Stated exercise: Exact copies are required of the lines from the line containing "mask stroma" through the final line of the listing, both included, and of no other lines.
═════ Data to use ═════
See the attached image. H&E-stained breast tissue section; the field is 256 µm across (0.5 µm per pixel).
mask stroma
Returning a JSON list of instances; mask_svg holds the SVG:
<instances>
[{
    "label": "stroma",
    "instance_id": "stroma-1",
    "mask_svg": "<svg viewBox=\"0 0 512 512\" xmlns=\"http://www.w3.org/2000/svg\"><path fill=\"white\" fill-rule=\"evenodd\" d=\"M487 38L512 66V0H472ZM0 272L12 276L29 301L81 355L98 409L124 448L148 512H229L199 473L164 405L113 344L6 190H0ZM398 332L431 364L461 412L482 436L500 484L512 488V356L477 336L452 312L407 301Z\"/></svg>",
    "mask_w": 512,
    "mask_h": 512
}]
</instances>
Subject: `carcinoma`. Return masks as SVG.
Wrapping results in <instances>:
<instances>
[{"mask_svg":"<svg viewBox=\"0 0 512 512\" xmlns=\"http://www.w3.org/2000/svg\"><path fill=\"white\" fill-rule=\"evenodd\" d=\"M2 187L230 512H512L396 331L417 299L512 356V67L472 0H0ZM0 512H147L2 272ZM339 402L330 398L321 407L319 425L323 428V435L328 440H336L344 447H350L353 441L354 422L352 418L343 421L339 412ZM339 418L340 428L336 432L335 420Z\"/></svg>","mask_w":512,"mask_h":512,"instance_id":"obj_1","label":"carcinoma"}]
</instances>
═════
Result:
mask stroma
Returning a JSON list of instances; mask_svg holds the SVG:
<instances>
[{
    "label": "stroma",
    "instance_id": "stroma-1",
    "mask_svg": "<svg viewBox=\"0 0 512 512\" xmlns=\"http://www.w3.org/2000/svg\"><path fill=\"white\" fill-rule=\"evenodd\" d=\"M487 38L512 66V0H472ZM0 272L12 276L29 301L81 355L98 409L124 448L148 512H229L199 473L164 405L113 344L6 190H0ZM398 332L431 364L461 412L482 436L500 484L512 488V356L477 336L452 312L407 301Z\"/></svg>",
    "mask_w": 512,
    "mask_h": 512
}]
</instances>
Subject: `carcinoma`. Return masks as SVG.
Wrapping results in <instances>:
<instances>
[{"mask_svg":"<svg viewBox=\"0 0 512 512\" xmlns=\"http://www.w3.org/2000/svg\"><path fill=\"white\" fill-rule=\"evenodd\" d=\"M2 187L230 512H512L396 331L417 299L512 356V67L472 0H0ZM0 512H147L2 272ZM339 402L330 398L321 407L319 425L323 428V435L328 440H336L344 447H350L353 441L354 422L352 418L343 421L339 412ZM339 418L340 428L336 432L335 420Z\"/></svg>","mask_w":512,"mask_h":512,"instance_id":"obj_1","label":"carcinoma"}]
</instances>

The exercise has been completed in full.